-- TASK BRIEF --
Reproduce the lines word for word, beginning at the line that has "brown cross: rotated 16 degrees clockwise" and continuing through the end of the rows, with both ends included. Leave the pictures out of your answer.

[Recorded data]
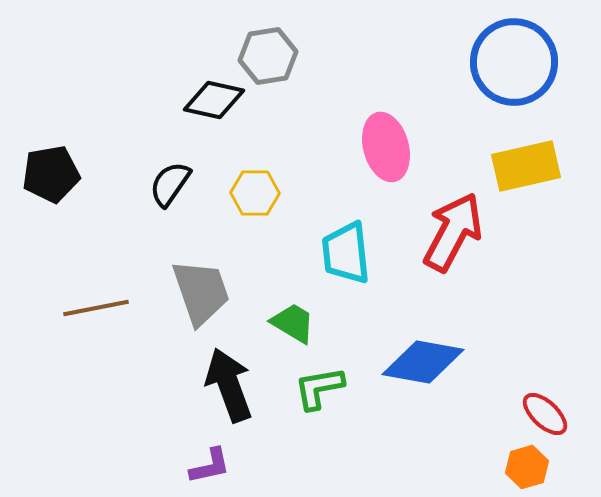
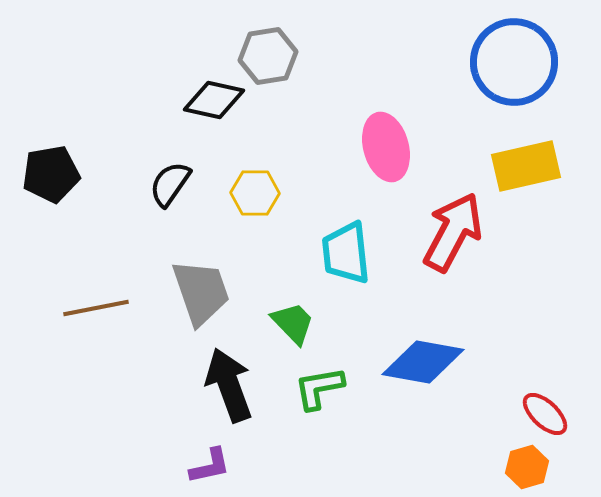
green trapezoid: rotated 15 degrees clockwise
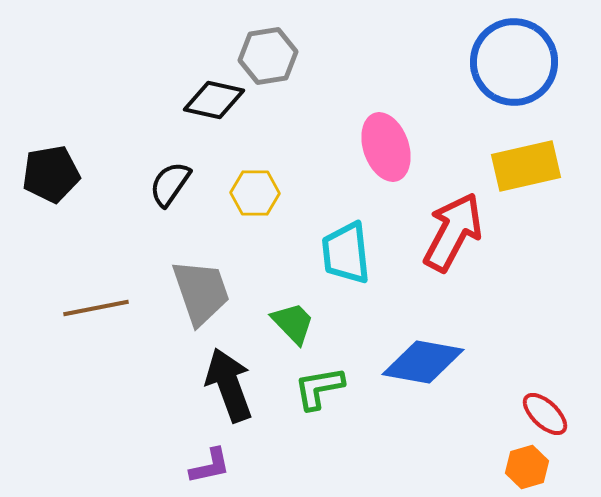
pink ellipse: rotated 4 degrees counterclockwise
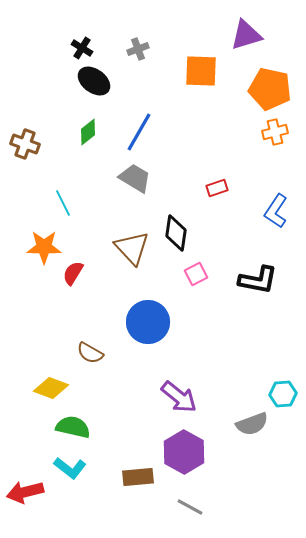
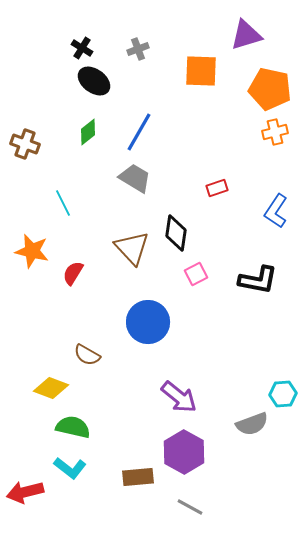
orange star: moved 12 px left, 4 px down; rotated 12 degrees clockwise
brown semicircle: moved 3 px left, 2 px down
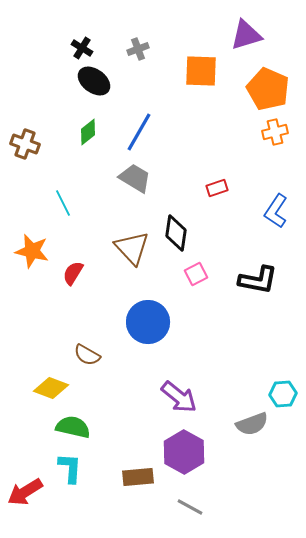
orange pentagon: moved 2 px left; rotated 12 degrees clockwise
cyan L-shape: rotated 124 degrees counterclockwise
red arrow: rotated 18 degrees counterclockwise
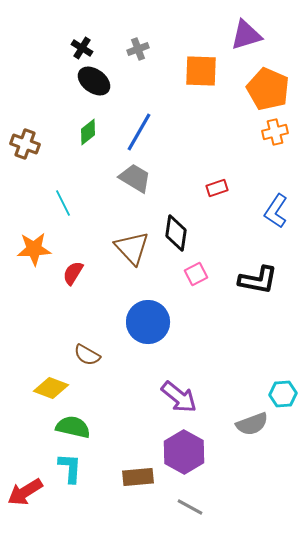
orange star: moved 2 px right, 2 px up; rotated 16 degrees counterclockwise
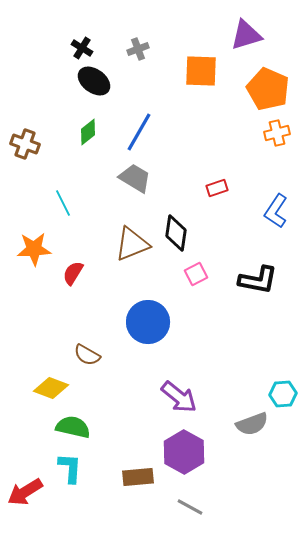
orange cross: moved 2 px right, 1 px down
brown triangle: moved 4 px up; rotated 51 degrees clockwise
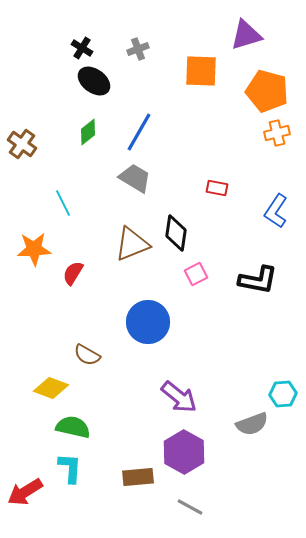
orange pentagon: moved 1 px left, 2 px down; rotated 9 degrees counterclockwise
brown cross: moved 3 px left; rotated 16 degrees clockwise
red rectangle: rotated 30 degrees clockwise
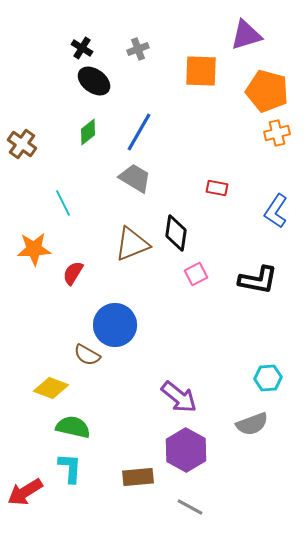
blue circle: moved 33 px left, 3 px down
cyan hexagon: moved 15 px left, 16 px up
purple hexagon: moved 2 px right, 2 px up
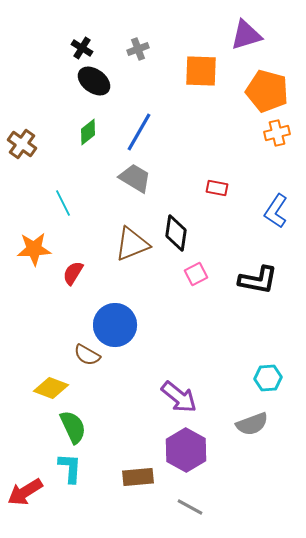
green semicircle: rotated 52 degrees clockwise
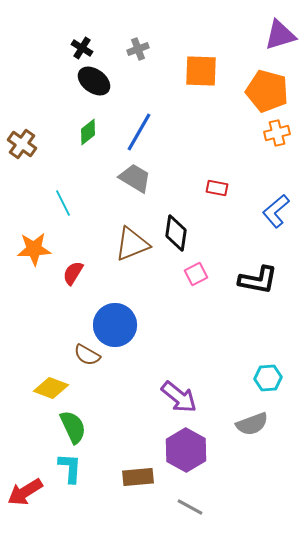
purple triangle: moved 34 px right
blue L-shape: rotated 16 degrees clockwise
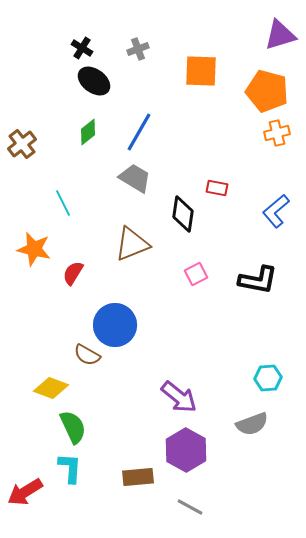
brown cross: rotated 16 degrees clockwise
black diamond: moved 7 px right, 19 px up
orange star: rotated 16 degrees clockwise
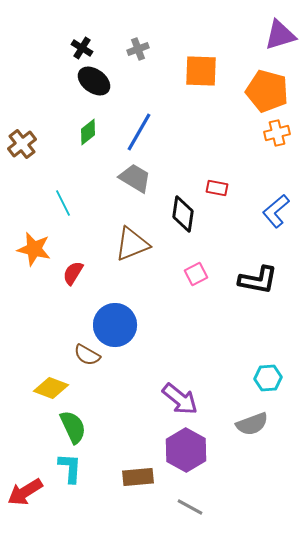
purple arrow: moved 1 px right, 2 px down
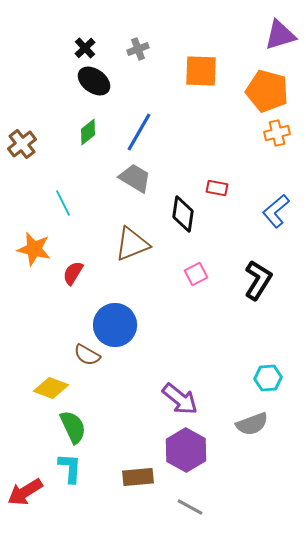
black cross: moved 3 px right; rotated 15 degrees clockwise
black L-shape: rotated 69 degrees counterclockwise
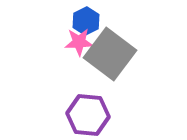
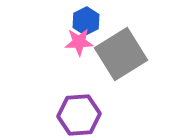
gray square: moved 11 px right; rotated 21 degrees clockwise
purple hexagon: moved 9 px left; rotated 9 degrees counterclockwise
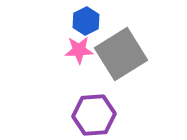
pink star: moved 8 px down
purple hexagon: moved 15 px right
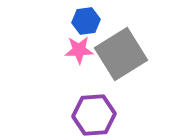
blue hexagon: rotated 20 degrees clockwise
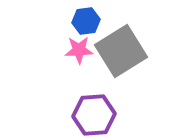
gray square: moved 3 px up
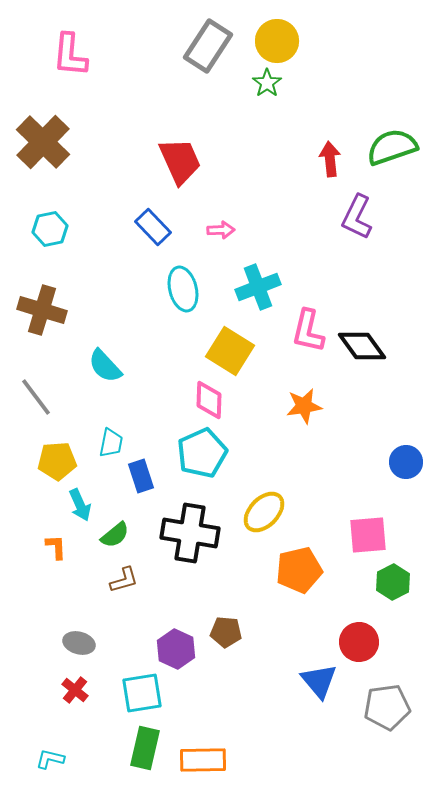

-- TASK RESPONSE --
brown cross: rotated 16 degrees clockwise
black diamond: moved 7 px right, 19 px up
orange star: rotated 16 degrees clockwise
purple arrow: moved 1 px right, 2 px down
black cross: moved 3 px right; rotated 15 degrees clockwise
black L-shape: rotated 69 degrees counterclockwise
gray square: moved 11 px right; rotated 21 degrees clockwise
purple hexagon: moved 9 px left; rotated 9 degrees counterclockwise
pink star: moved 8 px down
purple hexagon: moved 15 px right
blue hexagon: rotated 20 degrees clockwise
gray square: moved 3 px up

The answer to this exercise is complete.